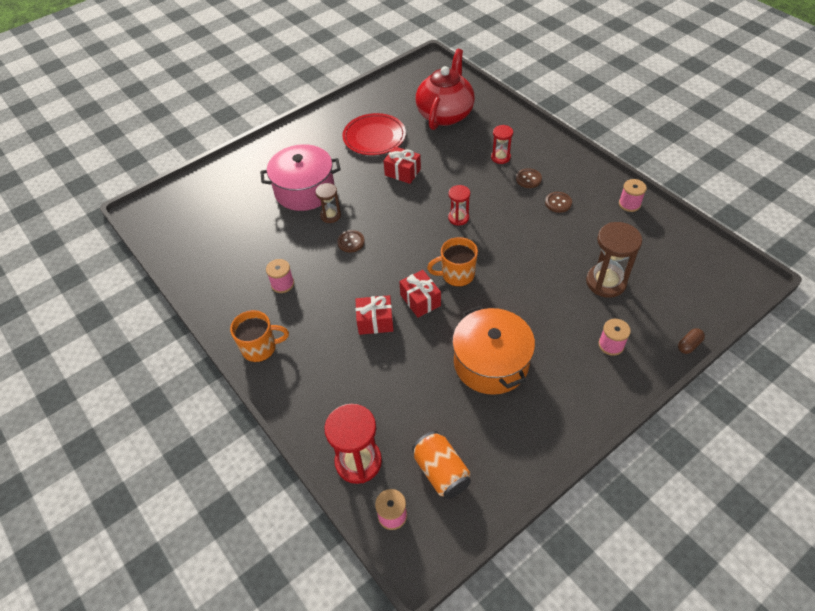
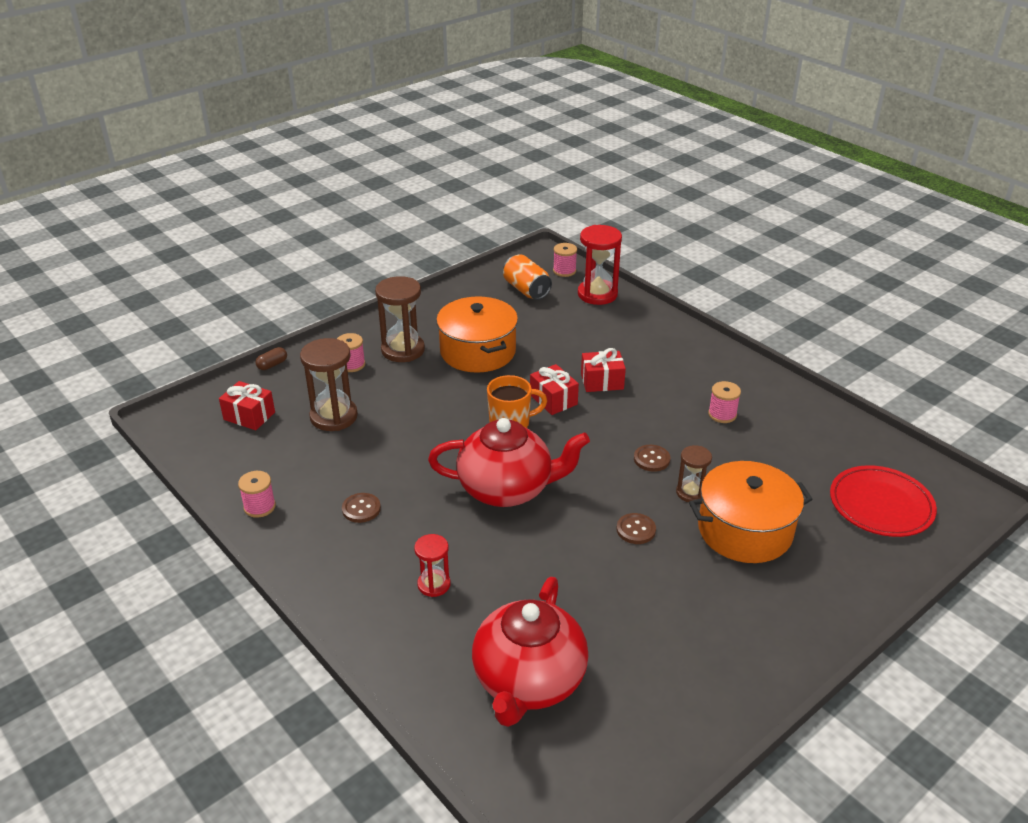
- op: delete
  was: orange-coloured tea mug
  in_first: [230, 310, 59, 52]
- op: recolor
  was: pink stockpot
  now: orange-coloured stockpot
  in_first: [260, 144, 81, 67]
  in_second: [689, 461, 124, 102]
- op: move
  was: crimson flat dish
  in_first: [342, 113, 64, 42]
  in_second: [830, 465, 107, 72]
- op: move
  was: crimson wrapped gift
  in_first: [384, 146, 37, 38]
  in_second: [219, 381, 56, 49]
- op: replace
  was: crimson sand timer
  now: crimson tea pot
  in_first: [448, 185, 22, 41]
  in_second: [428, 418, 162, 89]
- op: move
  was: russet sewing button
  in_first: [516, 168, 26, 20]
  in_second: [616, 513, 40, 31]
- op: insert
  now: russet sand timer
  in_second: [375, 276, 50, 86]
┄┄┄┄┄┄┄┄┄┄┄┄┄┄┄┄┄┄┄┄
WORK INSTRUCTIONS:
Repeat the data exactly. Pictures should not appear.

OUTPUT OF THE EXERCISE:
- op: delete
  was: orange-coloured tea mug
  in_first: [230, 310, 59, 52]
- op: recolor
  was: pink stockpot
  now: orange-coloured stockpot
  in_first: [260, 144, 81, 67]
  in_second: [689, 461, 124, 102]
- op: move
  was: crimson flat dish
  in_first: [342, 113, 64, 42]
  in_second: [830, 465, 107, 72]
- op: move
  was: crimson wrapped gift
  in_first: [384, 146, 37, 38]
  in_second: [219, 381, 56, 49]
- op: replace
  was: crimson sand timer
  now: crimson tea pot
  in_first: [448, 185, 22, 41]
  in_second: [428, 418, 162, 89]
- op: move
  was: russet sewing button
  in_first: [516, 168, 26, 20]
  in_second: [616, 513, 40, 31]
- op: insert
  now: russet sand timer
  in_second: [375, 276, 50, 86]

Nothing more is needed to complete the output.